## What needs to be done
Of all the lines in the records below, copy only those that contain the string "VBAT".

## Records for the exercise
= = = = =

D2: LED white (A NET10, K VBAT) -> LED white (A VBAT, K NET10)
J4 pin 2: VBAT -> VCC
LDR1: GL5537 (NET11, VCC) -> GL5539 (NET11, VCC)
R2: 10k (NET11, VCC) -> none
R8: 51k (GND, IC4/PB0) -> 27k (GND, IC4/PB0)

= = = = =

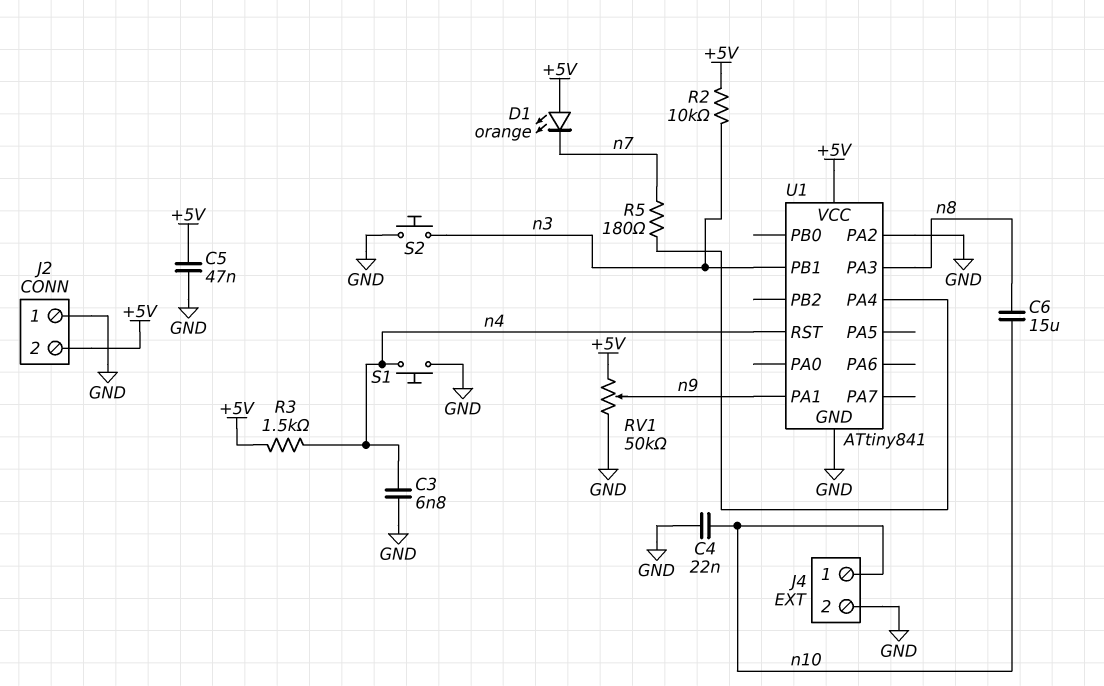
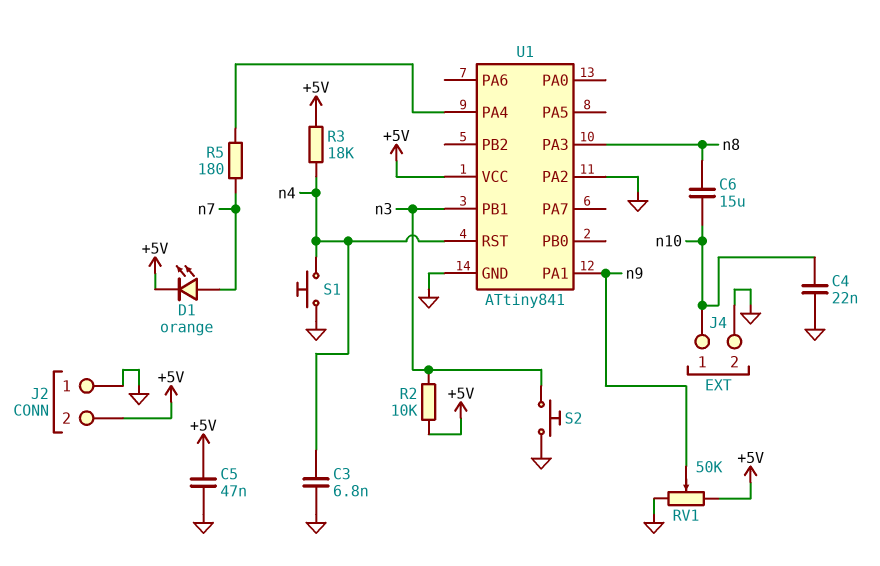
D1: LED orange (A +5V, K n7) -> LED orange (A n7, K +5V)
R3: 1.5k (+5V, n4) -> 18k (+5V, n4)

= = = = =

## Task output
D2: LED white (A NET10, K VBAT) -> LED white (A VBAT, K NET10)
J4 pin 2: VBAT -> VCC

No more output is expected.